> The exercise
Collect each line in the listing below that contains the string "instrumentName", copying every one in full.

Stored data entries

▼

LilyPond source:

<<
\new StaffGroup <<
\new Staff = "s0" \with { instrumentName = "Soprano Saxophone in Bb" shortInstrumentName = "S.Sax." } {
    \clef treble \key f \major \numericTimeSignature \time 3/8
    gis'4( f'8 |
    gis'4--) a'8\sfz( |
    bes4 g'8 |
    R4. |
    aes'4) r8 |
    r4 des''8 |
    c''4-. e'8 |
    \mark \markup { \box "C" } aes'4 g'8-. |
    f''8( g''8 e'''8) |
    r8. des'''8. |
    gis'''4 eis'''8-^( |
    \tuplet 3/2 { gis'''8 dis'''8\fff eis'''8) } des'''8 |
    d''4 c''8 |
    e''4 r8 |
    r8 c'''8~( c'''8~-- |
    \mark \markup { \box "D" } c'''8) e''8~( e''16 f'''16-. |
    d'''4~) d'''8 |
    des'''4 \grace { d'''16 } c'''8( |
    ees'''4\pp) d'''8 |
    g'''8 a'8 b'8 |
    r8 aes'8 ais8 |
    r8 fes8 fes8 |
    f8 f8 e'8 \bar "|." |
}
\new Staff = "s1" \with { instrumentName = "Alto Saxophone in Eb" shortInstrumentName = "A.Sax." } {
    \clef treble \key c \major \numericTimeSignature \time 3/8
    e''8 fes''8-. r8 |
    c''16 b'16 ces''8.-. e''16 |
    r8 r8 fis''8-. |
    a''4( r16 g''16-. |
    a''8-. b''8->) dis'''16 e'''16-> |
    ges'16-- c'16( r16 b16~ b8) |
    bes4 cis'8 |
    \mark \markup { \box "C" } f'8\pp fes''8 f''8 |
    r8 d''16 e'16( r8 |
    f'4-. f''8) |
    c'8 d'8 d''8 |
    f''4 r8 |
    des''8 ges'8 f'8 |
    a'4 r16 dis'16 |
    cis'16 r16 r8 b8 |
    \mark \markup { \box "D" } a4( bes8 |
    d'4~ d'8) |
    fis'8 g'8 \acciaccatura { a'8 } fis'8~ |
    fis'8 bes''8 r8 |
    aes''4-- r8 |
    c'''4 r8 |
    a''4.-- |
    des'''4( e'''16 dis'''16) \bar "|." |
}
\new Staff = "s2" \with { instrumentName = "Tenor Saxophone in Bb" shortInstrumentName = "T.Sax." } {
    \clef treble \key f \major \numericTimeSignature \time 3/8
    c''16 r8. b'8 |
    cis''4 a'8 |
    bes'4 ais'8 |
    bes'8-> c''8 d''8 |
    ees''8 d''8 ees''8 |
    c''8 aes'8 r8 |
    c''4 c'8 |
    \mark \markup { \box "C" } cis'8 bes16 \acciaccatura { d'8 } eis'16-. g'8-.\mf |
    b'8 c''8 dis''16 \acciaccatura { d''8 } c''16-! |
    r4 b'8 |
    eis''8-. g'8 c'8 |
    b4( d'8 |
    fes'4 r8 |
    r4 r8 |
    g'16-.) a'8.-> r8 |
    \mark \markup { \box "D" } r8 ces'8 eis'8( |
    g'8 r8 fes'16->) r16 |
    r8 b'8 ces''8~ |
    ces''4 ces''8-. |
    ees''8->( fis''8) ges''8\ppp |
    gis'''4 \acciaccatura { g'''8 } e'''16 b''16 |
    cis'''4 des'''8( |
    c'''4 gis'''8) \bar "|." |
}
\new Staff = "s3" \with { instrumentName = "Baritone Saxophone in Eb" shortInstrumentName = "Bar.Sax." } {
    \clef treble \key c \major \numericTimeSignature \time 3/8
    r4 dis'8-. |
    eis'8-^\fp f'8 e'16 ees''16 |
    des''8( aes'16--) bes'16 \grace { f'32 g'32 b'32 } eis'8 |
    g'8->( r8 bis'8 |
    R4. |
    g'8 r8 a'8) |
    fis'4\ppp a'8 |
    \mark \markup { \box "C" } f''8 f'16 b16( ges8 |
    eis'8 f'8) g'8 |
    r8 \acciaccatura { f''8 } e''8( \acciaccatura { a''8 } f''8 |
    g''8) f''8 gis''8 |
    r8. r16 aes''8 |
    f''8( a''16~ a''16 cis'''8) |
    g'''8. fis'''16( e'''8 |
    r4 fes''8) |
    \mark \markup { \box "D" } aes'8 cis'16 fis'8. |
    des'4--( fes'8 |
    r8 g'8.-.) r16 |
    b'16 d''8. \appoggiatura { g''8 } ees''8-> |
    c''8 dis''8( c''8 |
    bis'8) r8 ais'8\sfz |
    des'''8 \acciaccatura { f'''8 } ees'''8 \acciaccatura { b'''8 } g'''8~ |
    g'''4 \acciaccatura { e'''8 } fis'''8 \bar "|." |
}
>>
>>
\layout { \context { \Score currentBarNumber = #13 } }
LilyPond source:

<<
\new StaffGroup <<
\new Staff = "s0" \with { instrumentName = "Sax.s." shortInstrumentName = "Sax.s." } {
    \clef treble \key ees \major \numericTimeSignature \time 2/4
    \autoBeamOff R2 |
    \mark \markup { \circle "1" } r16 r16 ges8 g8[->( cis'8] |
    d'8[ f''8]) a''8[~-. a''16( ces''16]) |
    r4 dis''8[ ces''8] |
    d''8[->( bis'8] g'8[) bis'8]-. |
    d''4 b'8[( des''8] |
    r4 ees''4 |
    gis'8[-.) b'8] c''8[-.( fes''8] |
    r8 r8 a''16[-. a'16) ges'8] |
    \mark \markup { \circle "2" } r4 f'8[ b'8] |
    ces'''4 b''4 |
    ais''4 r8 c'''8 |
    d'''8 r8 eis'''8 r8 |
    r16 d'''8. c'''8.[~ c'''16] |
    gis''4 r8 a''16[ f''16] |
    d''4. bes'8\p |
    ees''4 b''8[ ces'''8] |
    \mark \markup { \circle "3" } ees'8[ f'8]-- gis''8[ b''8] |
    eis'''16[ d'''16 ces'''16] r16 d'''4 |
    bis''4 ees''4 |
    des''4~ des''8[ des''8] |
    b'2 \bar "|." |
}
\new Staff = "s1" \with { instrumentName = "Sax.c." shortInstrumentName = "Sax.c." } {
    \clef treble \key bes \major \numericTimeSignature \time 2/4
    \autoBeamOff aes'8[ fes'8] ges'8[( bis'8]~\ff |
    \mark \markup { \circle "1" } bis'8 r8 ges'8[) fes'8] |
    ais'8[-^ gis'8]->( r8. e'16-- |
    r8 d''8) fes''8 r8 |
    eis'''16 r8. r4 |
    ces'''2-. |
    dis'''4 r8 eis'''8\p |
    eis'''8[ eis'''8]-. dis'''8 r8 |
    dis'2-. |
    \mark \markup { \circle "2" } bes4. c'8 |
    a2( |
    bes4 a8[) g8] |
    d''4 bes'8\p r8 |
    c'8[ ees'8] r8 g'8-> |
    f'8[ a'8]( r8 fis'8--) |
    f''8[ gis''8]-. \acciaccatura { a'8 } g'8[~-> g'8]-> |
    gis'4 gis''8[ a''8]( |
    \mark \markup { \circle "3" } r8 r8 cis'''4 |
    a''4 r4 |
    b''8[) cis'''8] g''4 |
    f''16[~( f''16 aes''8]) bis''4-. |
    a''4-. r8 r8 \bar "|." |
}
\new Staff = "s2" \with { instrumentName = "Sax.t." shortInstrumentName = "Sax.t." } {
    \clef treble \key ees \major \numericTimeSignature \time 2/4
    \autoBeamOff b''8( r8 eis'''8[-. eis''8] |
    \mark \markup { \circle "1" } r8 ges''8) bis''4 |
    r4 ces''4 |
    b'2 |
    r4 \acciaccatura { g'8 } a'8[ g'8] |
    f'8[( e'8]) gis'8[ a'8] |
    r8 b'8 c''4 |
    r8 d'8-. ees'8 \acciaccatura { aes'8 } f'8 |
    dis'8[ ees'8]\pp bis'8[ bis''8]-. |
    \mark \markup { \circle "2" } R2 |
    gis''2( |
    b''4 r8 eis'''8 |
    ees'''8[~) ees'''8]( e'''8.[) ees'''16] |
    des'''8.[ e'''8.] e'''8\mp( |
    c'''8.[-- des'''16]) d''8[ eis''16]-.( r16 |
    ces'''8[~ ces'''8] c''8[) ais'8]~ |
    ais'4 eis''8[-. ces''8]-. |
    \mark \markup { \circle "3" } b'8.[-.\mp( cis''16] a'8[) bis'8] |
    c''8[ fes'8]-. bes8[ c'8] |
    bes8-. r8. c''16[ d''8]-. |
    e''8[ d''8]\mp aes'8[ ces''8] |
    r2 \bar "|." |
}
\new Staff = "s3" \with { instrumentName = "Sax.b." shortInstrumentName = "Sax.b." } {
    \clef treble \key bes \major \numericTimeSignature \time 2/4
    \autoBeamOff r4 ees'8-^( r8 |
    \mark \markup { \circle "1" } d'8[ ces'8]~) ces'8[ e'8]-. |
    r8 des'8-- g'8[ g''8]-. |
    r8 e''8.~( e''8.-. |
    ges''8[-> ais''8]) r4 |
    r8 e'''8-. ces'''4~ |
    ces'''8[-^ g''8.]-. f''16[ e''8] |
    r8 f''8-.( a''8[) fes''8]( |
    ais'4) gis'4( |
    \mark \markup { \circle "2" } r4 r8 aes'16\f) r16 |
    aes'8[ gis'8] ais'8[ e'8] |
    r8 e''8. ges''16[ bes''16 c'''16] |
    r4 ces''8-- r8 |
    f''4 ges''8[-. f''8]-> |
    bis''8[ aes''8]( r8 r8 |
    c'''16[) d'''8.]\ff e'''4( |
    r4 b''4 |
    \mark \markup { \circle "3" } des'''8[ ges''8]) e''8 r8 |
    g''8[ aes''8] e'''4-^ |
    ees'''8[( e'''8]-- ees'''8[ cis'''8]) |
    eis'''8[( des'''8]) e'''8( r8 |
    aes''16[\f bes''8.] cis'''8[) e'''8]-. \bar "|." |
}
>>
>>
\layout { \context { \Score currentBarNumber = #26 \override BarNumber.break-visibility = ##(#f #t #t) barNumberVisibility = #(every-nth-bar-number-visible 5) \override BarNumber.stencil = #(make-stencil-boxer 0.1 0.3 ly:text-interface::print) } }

▲

> Output for this task
\new Staff = "s0" \with { instrumentName = "Soprano Saxophone in Bb" shortInstrumentName = "S.Sax." } {
\new Staff = "s1" \with { instrumentName = "Alto Saxophone in Eb" shortInstrumentName = "A.Sax." } {
\new Staff = "s2" \with { instrumentName = "Tenor Saxophone in Bb" shortInstrumentName = "T.Sax." } {
\new Staff = "s3" \with { instrumentName = "Baritone Saxophone in Eb" shortInstrumentName = "Bar.Sax." } {
\new Staff = "s0" \with { instrumentName = "Sax.s." shortInstrumentName = "Sax.s." } {
\new Staff = "s1" \with { instrumentName = "Sax.c." shortInstrumentName = "Sax.c." } {
\new Staff = "s2" \with { instrumentName = "Sax.t." shortInstrumentName = "Sax.t." } {
\new Staff = "s3" \with { instrumentName = "Sax.b." shortInstrumentName = "Sax.b." } {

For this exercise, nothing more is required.